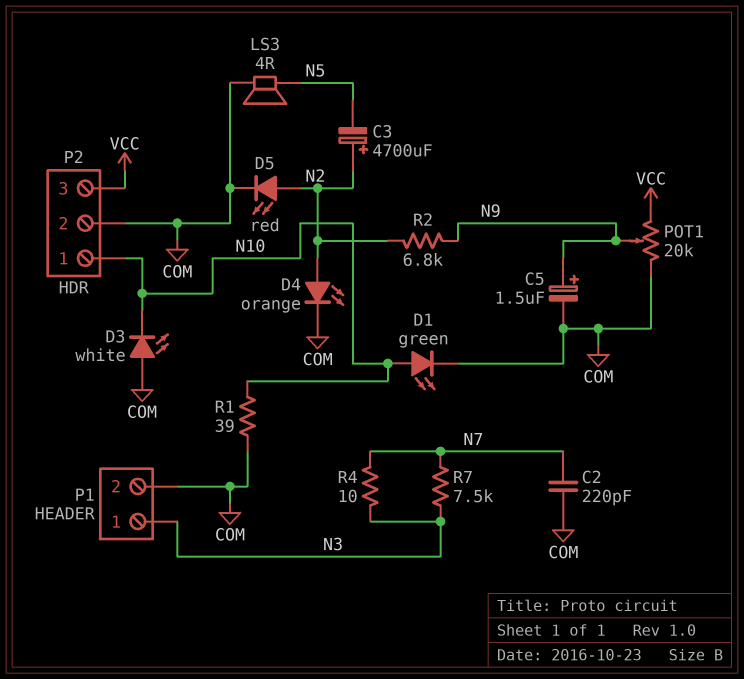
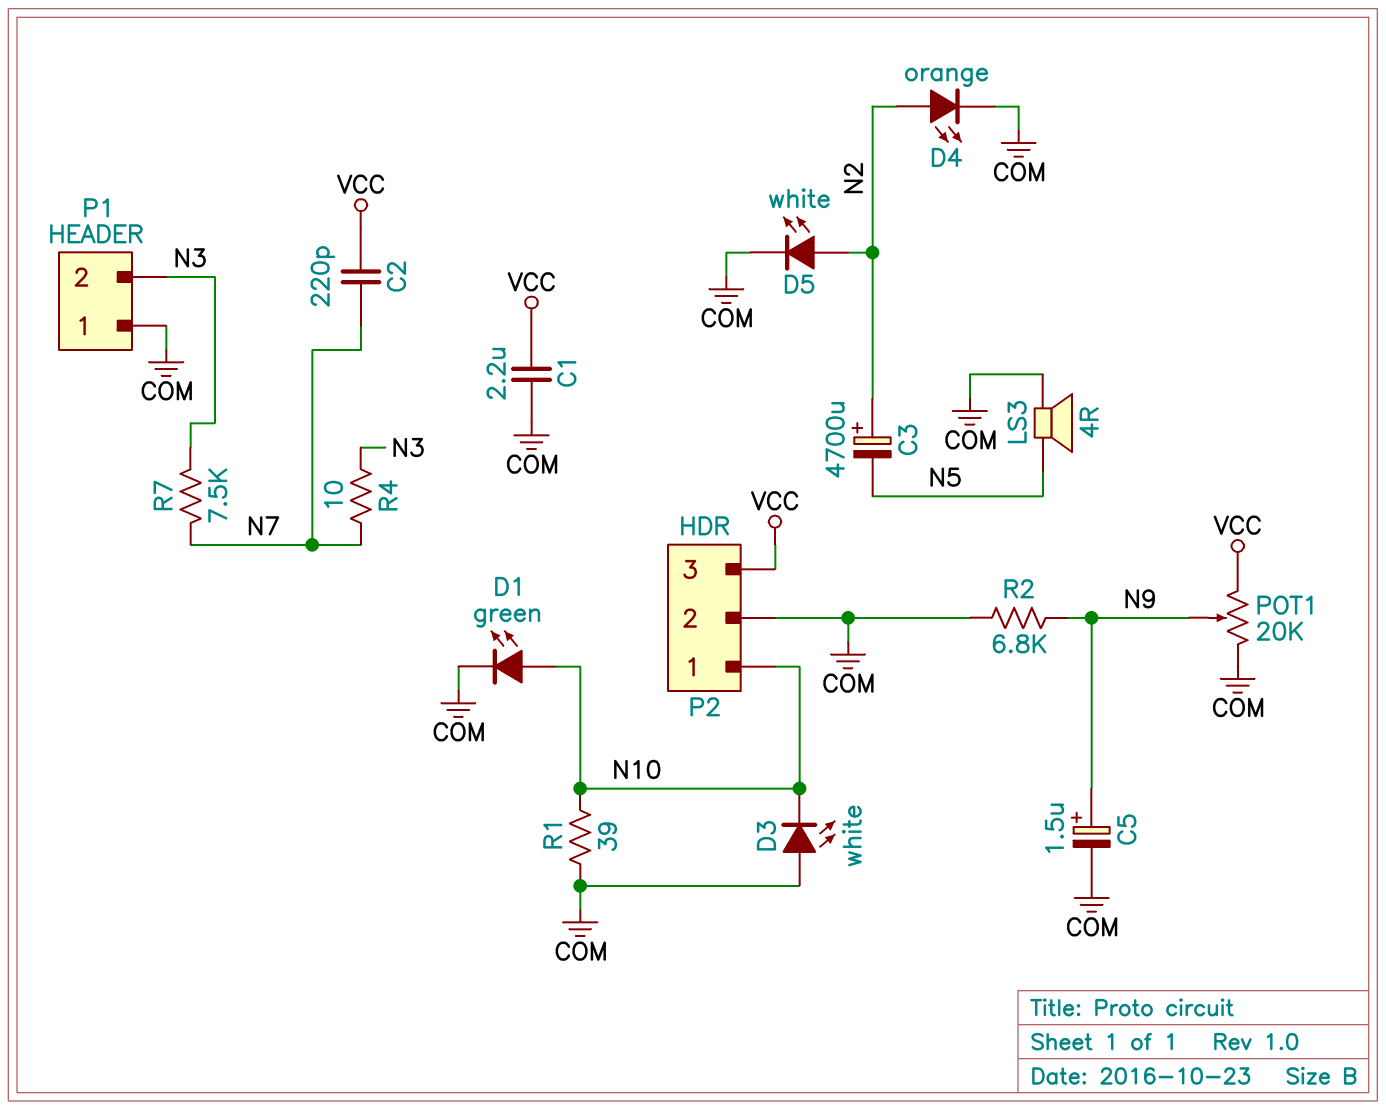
C1: none -> 2.2uF (COM, VCC)
C2: 220pF (COM, N7) -> 220pF (N7, VCC)
D5: LED red (A N2, K COM) -> LED white (A N2, K COM)
P1 pin 1: N3 -> COM
P1 pin 2: COM -> N3
R2: 6.8k (N2, N9) -> 6.8k (COM, N9)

# # # # #

## Task brief
Type out the entries again without a single change, and leave the pictures out.

## Answer section
C1: none -> 2.2uF (COM, VCC)
C2: 220pF (COM, N7) -> 220pF (N7, VCC)
D5: LED red (A N2, K COM) -> LED white (A N2, K COM)
P1 pin 1: N3 -> COM
P1 pin 2: COM -> N3
R2: 6.8k (N2, N9) -> 6.8k (COM, N9)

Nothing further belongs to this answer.